Scene difference descriptions:
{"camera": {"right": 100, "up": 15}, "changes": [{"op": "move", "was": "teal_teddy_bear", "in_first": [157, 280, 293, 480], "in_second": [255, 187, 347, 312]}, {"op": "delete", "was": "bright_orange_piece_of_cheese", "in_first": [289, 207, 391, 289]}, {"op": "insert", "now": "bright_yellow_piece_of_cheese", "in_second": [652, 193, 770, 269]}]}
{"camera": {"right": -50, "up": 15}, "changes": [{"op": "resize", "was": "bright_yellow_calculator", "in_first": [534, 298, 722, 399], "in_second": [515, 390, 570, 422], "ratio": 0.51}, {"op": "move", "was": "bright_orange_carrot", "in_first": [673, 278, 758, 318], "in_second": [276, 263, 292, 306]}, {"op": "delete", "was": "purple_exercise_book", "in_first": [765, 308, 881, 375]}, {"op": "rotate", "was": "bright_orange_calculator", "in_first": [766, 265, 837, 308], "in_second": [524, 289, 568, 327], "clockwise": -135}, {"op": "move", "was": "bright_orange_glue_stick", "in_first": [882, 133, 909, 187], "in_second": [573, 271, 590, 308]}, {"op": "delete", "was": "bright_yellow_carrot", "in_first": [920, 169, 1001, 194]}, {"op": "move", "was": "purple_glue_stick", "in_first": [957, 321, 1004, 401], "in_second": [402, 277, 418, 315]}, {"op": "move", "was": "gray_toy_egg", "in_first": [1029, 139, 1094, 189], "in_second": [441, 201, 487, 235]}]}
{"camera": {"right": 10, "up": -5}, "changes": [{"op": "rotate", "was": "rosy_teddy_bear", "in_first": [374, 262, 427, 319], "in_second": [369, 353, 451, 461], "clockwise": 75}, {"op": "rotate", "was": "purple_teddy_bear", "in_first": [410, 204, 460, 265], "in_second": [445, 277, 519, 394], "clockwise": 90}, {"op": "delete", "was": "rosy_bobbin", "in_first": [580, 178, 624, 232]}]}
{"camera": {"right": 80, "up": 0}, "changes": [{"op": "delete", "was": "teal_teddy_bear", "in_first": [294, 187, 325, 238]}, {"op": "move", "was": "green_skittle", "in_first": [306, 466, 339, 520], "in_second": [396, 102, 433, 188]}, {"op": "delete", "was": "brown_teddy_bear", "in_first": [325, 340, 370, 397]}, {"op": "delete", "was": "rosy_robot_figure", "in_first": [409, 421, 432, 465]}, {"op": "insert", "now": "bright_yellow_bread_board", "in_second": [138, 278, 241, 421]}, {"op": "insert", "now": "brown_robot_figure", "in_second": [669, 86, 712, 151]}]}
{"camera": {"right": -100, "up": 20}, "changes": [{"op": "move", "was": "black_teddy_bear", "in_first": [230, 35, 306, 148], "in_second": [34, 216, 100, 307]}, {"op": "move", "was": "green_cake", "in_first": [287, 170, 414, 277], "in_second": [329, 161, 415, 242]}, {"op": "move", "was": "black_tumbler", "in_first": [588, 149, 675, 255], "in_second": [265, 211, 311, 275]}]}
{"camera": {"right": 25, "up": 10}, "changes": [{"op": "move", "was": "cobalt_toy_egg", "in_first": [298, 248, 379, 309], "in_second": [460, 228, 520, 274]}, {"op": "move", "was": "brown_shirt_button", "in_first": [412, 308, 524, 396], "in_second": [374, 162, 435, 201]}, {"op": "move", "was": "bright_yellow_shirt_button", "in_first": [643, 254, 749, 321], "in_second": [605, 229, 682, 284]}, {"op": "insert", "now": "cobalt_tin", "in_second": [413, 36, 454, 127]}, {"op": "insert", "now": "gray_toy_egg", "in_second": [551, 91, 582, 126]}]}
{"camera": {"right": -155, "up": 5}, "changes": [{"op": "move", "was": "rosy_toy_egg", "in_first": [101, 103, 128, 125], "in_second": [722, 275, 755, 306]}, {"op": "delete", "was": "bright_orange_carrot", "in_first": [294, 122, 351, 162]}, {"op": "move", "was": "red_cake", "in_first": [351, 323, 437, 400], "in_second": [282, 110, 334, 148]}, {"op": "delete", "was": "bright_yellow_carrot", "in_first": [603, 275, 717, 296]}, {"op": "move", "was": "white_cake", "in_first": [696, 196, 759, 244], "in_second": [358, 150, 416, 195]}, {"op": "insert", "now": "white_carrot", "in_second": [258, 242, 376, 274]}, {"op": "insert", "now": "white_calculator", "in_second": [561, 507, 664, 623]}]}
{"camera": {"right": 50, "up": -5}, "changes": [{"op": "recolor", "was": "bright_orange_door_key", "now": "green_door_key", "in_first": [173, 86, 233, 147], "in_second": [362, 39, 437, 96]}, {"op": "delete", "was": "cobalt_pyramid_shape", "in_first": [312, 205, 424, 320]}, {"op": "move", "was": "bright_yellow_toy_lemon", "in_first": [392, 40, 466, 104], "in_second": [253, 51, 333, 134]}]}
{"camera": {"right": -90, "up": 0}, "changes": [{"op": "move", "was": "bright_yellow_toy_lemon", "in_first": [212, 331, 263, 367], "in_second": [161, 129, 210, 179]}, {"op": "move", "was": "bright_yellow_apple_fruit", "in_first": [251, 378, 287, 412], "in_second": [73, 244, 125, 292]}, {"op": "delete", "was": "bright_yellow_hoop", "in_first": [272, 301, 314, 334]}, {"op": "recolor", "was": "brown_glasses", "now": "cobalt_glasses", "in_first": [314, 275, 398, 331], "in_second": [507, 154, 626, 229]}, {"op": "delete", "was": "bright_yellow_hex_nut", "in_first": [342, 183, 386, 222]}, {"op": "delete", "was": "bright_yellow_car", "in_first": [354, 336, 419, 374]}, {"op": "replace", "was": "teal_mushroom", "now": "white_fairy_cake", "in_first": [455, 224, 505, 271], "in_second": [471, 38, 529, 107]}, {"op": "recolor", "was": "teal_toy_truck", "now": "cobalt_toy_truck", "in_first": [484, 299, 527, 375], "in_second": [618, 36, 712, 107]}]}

AIM OF THE EXERCISE :: A word-for-word restatement of every record above is expected.

SOLVED PROBLEM ::
{"camera": {"right": 100, "up": 15}, "changes": [{"op": "move", "was": "teal_teddy_bear", "in_first": [157, 280, 293, 480], "in_second": [255, 187, 347, 312]}, {"op": "delete", "was": "bright_orange_piece_of_cheese", "in_first": [289, 207, 391, 289]}, {"op": "insert", "now": "bright_yellow_piece_of_cheese", "in_second": [652, 193, 770, 269]}]}
{"camera": {"right": -50, "up": 15}, "changes": [{"op": "resize", "was": "bright_yellow_calculator", "in_first": [534, 298, 722, 399], "in_second": [515, 390, 570, 422], "ratio": 0.51}, {"op": "move", "was": "bright_orange_carrot", "in_first": [673, 278, 758, 318], "in_second": [276, 263, 292, 306]}, {"op": "delete", "was": "purple_exercise_book", "in_first": [765, 308, 881, 375]}, {"op": "rotate", "was": "bright_orange_calculator", "in_first": [766, 265, 837, 308], "in_second": [524, 289, 568, 327], "clockwise": -135}, {"op": "move", "was": "bright_orange_glue_stick", "in_first": [882, 133, 909, 187], "in_second": [573, 271, 590, 308]}, {"op": "delete", "was": "bright_yellow_carrot", "in_first": [920, 169, 1001, 194]}, {"op": "move", "was": "purple_glue_stick", "in_first": [957, 321, 1004, 401], "in_second": [402, 277, 418, 315]}, {"op": "move", "was": "gray_toy_egg", "in_first": [1029, 139, 1094, 189], "in_second": [441, 201, 487, 235]}]}
{"camera": {"right": 10, "up": -5}, "changes": [{"op": "rotate", "was": "rosy_teddy_bear", "in_first": [374, 262, 427, 319], "in_second": [369, 353, 451, 461], "clockwise": 75}, {"op": "rotate", "was": "purple_teddy_bear", "in_first": [410, 204, 460, 265], "in_second": [445, 277, 519, 394], "clockwise": 90}, {"op": "delete", "was": "rosy_bobbin", "in_first": [580, 178, 624, 232]}]}
{"camera": {"right": 80, "up": 0}, "changes": [{"op": "delete", "was": "teal_teddy_bear", "in_first": [294, 187, 325, 238]}, {"op": "move", "was": "green_skittle", "in_first": [306, 466, 339, 520], "in_second": [396, 102, 433, 188]}, {"op": "delete", "was": "brown_teddy_bear", "in_first": [325, 340, 370, 397]}, {"op": "delete", "was": "rosy_robot_figure", "in_first": [409, 421, 432, 465]}, {"op": "insert", "now": "bright_yellow_bread_board", "in_second": [138, 278, 241, 421]}, {"op": "insert", "now": "brown_robot_figure", "in_second": [669, 86, 712, 151]}]}
{"camera": {"right": -100, "up": 20}, "changes": [{"op": "move", "was": "black_teddy_bear", "in_first": [230, 35, 306, 148], "in_second": [34, 216, 100, 307]}, {"op": "move", "was": "green_cake", "in_first": [287, 170, 414, 277], "in_second": [329, 161, 415, 242]}, {"op": "move", "was": "black_tumbler", "in_first": [588, 149, 675, 255], "in_second": [265, 211, 311, 275]}]}
{"camera": {"right": 25, "up": 10}, "changes": [{"op": "move", "was": "cobalt_toy_egg", "in_first": [298, 248, 379, 309], "in_second": [460, 228, 520, 274]}, {"op": "move", "was": "brown_shirt_button", "in_first": [412, 308, 524, 396], "in_second": [374, 162, 435, 201]}, {"op": "move", "was": "bright_yellow_shirt_button", "in_first": [643, 254, 749, 321], "in_second": [605, 229, 682, 284]}, {"op": "insert", "now": "cobalt_tin", "in_second": [413, 36, 454, 127]}, {"op": "insert", "now": "gray_toy_egg", "in_second": [551, 91, 582, 126]}]}
{"camera": {"right": -155, "up": 5}, "changes": [{"op": "move", "was": "rosy_toy_egg", "in_first": [101, 103, 128, 125], "in_second": [722, 275, 755, 306]}, {"op": "delete", "was": "bright_orange_carrot", "in_first": [294, 122, 351, 162]}, {"op": "move", "was": "red_cake", "in_first": [351, 323, 437, 400], "in_second": [282, 110, 334, 148]}, {"op": "delete", "was": "bright_yellow_carrot", "in_first": [603, 275, 717, 296]}, {"op": "move", "was": "white_cake", "in_first": [696, 196, 759, 244], "in_second": [358, 150, 416, 195]}, {"op": "insert", "now": "white_carrot", "in_second": [258, 242, 376, 274]}, {"op": "insert", "now": "white_calculator", "in_second": [561, 507, 664, 623]}]}
{"camera": {"right": 50, "up": -5}, "changes": [{"op": "recolor", "was": "bright_orange_door_key", "now": "green_door_key", "in_first": [173, 86, 233, 147], "in_second": [362, 39, 437, 96]}, {"op": "delete", "was": "cobalt_pyramid_shape", "in_first": [312, 205, 424, 320]}, {"op": "move", "was": "bright_yellow_toy_lemon", "in_first": [392, 40, 466, 104], "in_second": [253, 51, 333, 134]}]}
{"camera": {"right": -90, "up": 0}, "changes": [{"op": "move", "was": "bright_yellow_toy_lemon", "in_first": [212, 331, 263, 367], "in_second": [161, 129, 210, 179]}, {"op": "move", "was": "bright_yellow_apple_fruit", "in_first": [251, 378, 287, 412], "in_second": [73, 244, 125, 292]}, {"op": "delete", "was": "bright_yellow_hoop", "in_first": [272, 301, 314, 334]}, {"op": "recolor", "was": "brown_glasses", "now": "cobalt_glasses", "in_first": [314, 275, 398, 331], "in_second": [507, 154, 626, 229]}, {"op": "delete", "was": "bright_yellow_hex_nut", "in_first": [342, 183, 386, 222]}, {"op": "delete", "was": "bright_yellow_car", "in_first": [354, 336, 419, 374]}, {"op": "replace", "was": "teal_mushroom", "now": "white_fairy_cake", "in_first": [455, 224, 505, 271], "in_second": [471, 38, 529, 107]}, {"op": "recolor", "was": "teal_toy_truck", "now": "cobalt_toy_truck", "in_first": [484, 299, 527, 375], "in_second": [618, 36, 712, 107]}]}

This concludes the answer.